Top of Extracted material

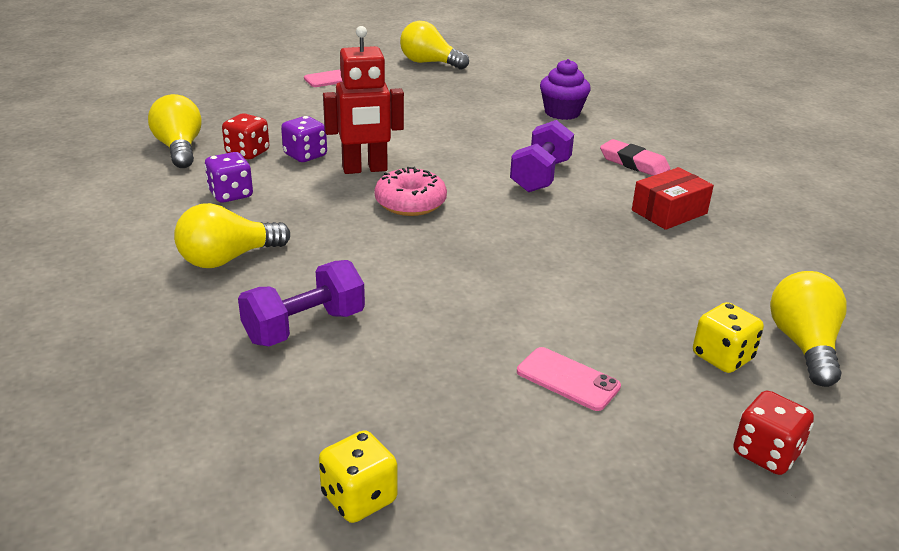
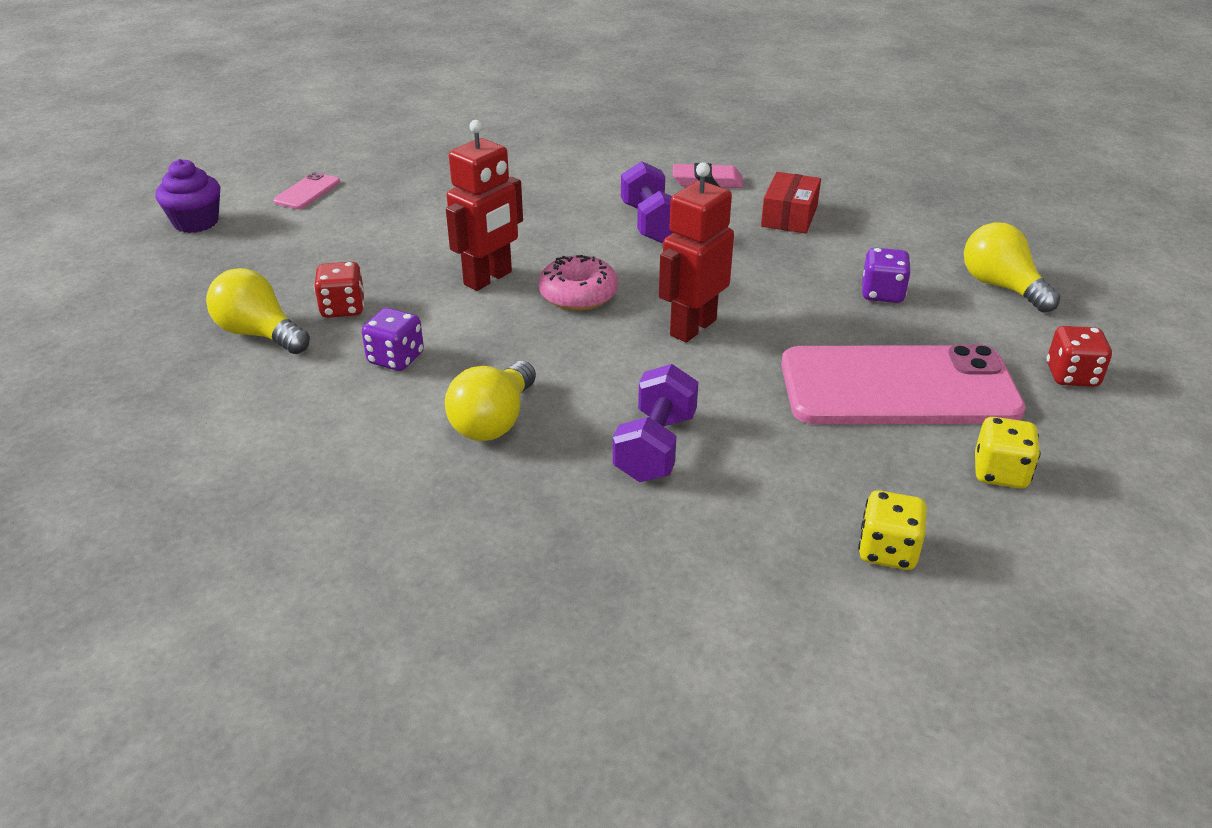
camera: 35 degrees left, 5 degrees up
purple dice [281,116,327,162] -> purple dice moved to [862,248,911,303]
yellow light bulb [400,21,469,69] -> none
pink phone [517,347,621,411] -> pink phone [781,344,1026,424], size x2.48
purple cupcake [540,59,591,120] -> purple cupcake moved to [155,159,220,233]
yellow dice [693,302,764,373] -> yellow dice moved to [975,417,1041,488]
none -> red robot [659,162,734,342]

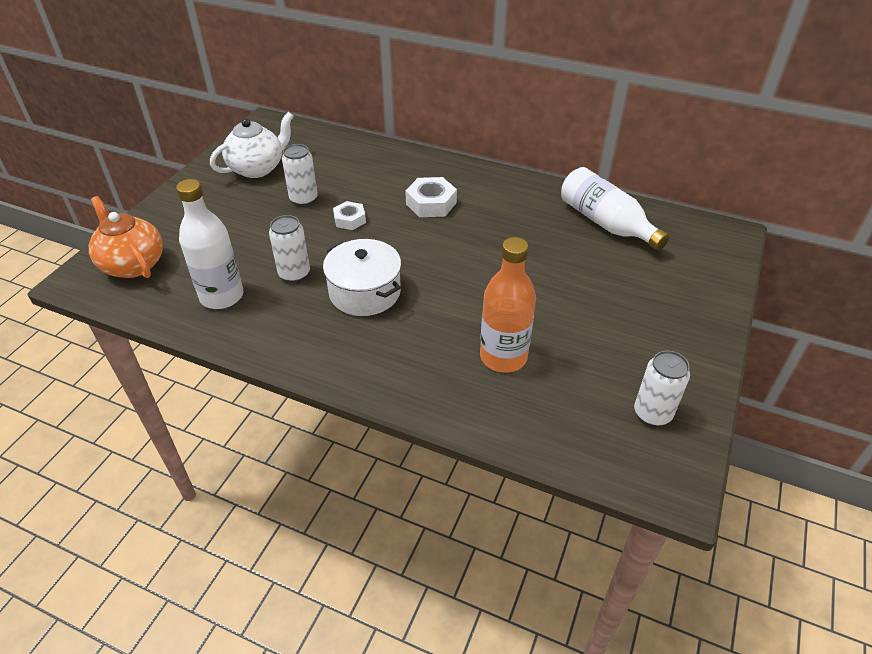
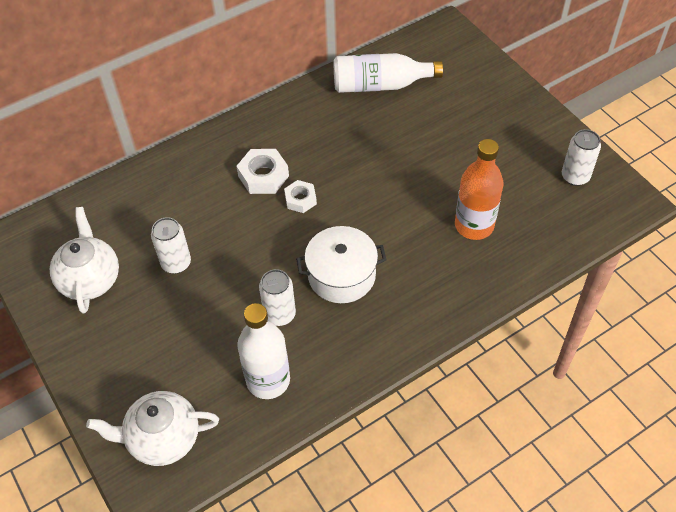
camera: 55 degrees left, 10 degrees up
orange teapot [89,196,163,278] -> white teapot [86,391,219,466]
white nut [333,201,366,230] -> white nut moved to [284,180,317,213]

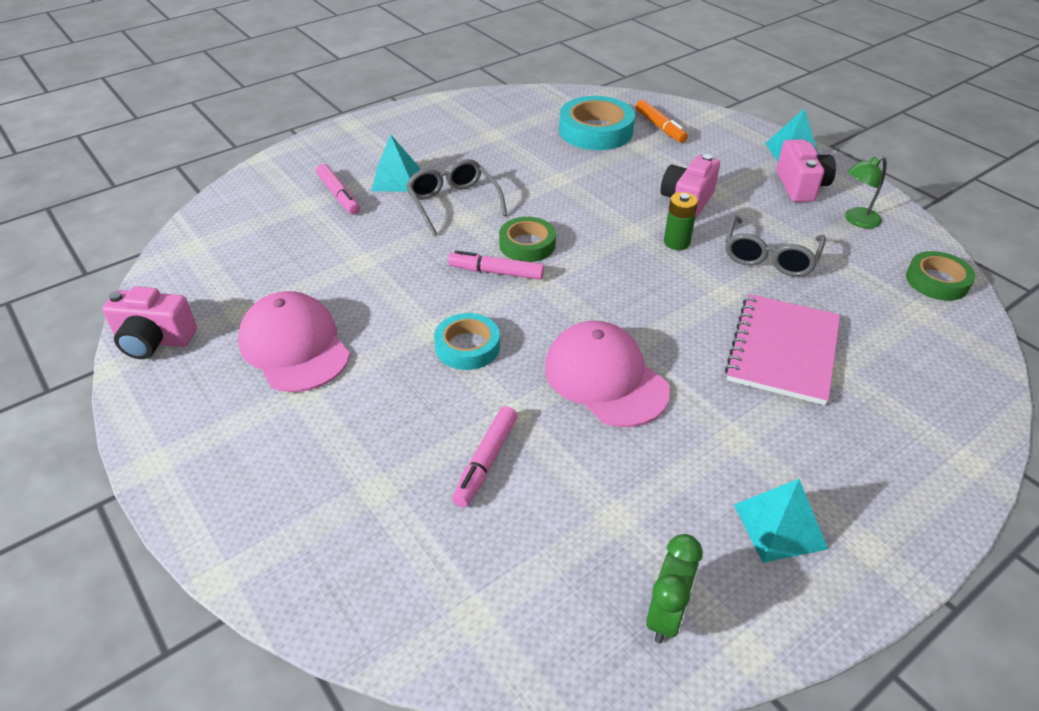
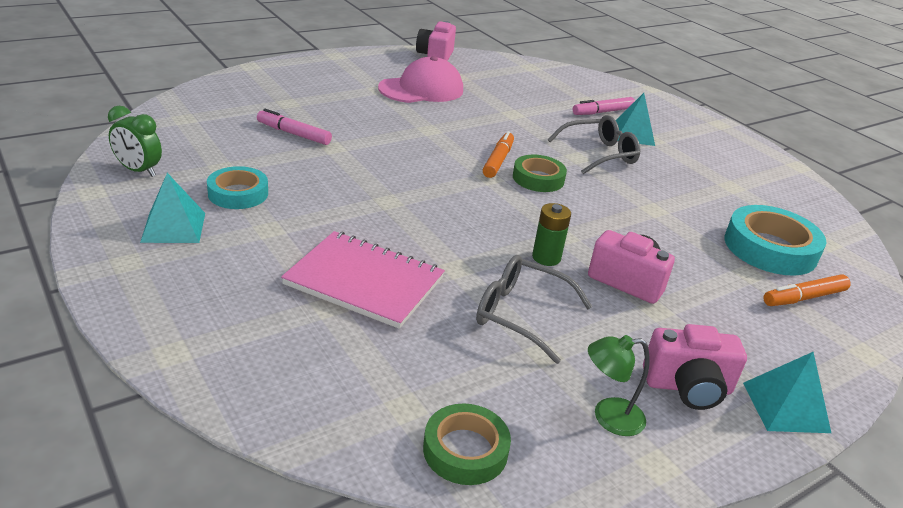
camera: 90 degrees right, 10 degrees down
turquoise tape [434,313,500,370] -> turquoise tape moved to [207,166,268,209]
pink marker [448,250,544,280] -> orange marker [483,131,514,178]
pink cap [545,321,670,427] -> none
green lamp [845,156,887,228] -> green lamp turned 75 degrees counterclockwise [588,335,650,436]

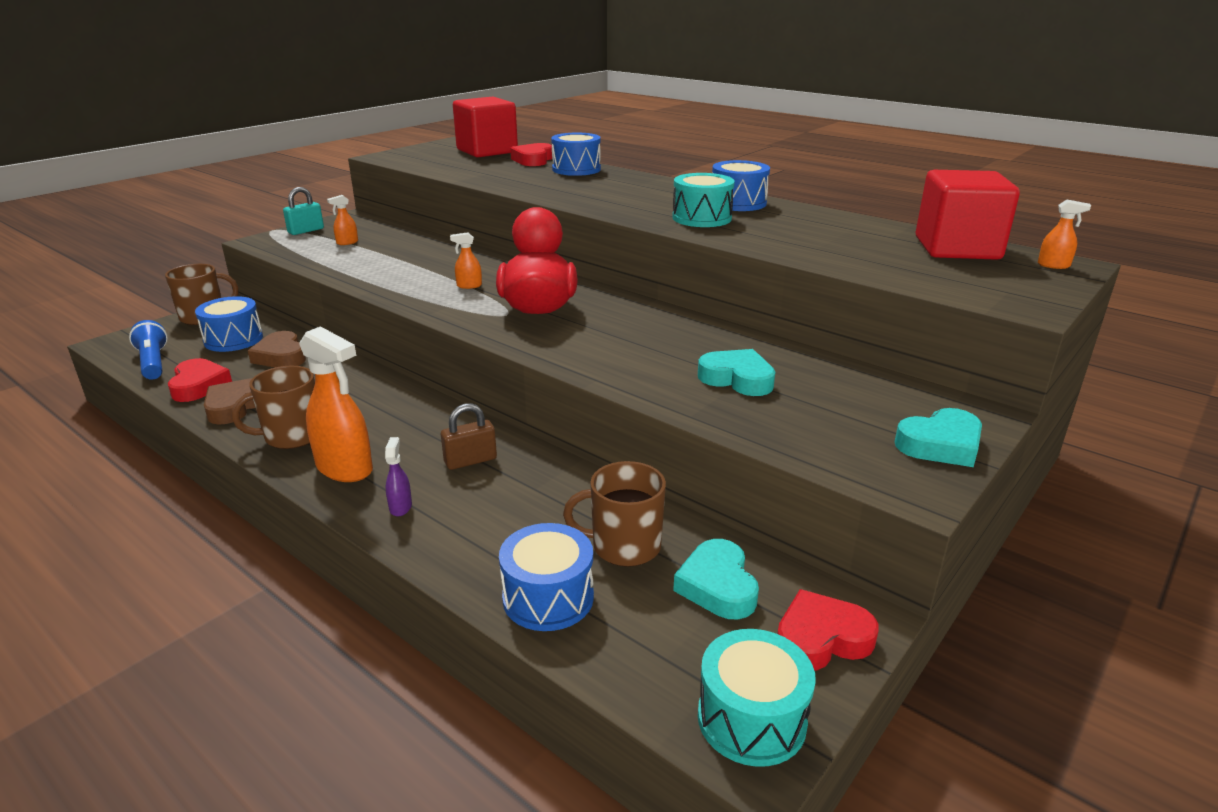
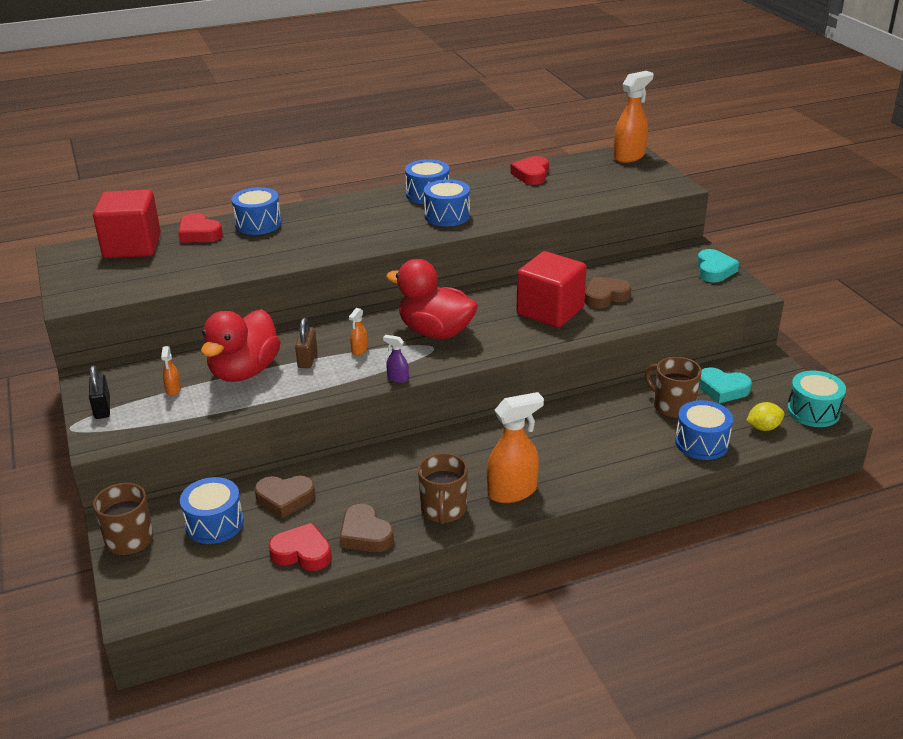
camera: 60 degrees left, 5 degrees up
blue flashlight [129,320,168,380] -> none
turquoise padlock [283,187,324,235] -> black padlock [89,365,110,419]
purple spray bottle [385,437,412,517] -> purple spray bottle moved to [383,335,409,383]
brown padlock [441,403,497,470] -> brown padlock moved to [295,318,317,368]
brown mug [563,461,666,567] -> brown mug turned 105 degrees clockwise [645,357,702,418]
turquoise drum [672,173,735,227] -> blue drum [424,179,470,226]
turquoise heart [698,349,775,396] -> brown heart [585,277,631,309]
red heart [778,589,879,671] -> red heart moved to [510,156,549,185]
red cube [916,170,1020,260] -> red cube moved to [516,251,587,328]
orange spray bottle [1038,200,1091,269] -> orange spray bottle [613,71,653,163], size x2.18
none -> red duck [201,309,281,382]
none -> yellow lemon [746,402,784,431]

Bottom of Extracted material

Requirement:
If a line in the records holds the word "spray", count it, then give only the total.

Answer space:
2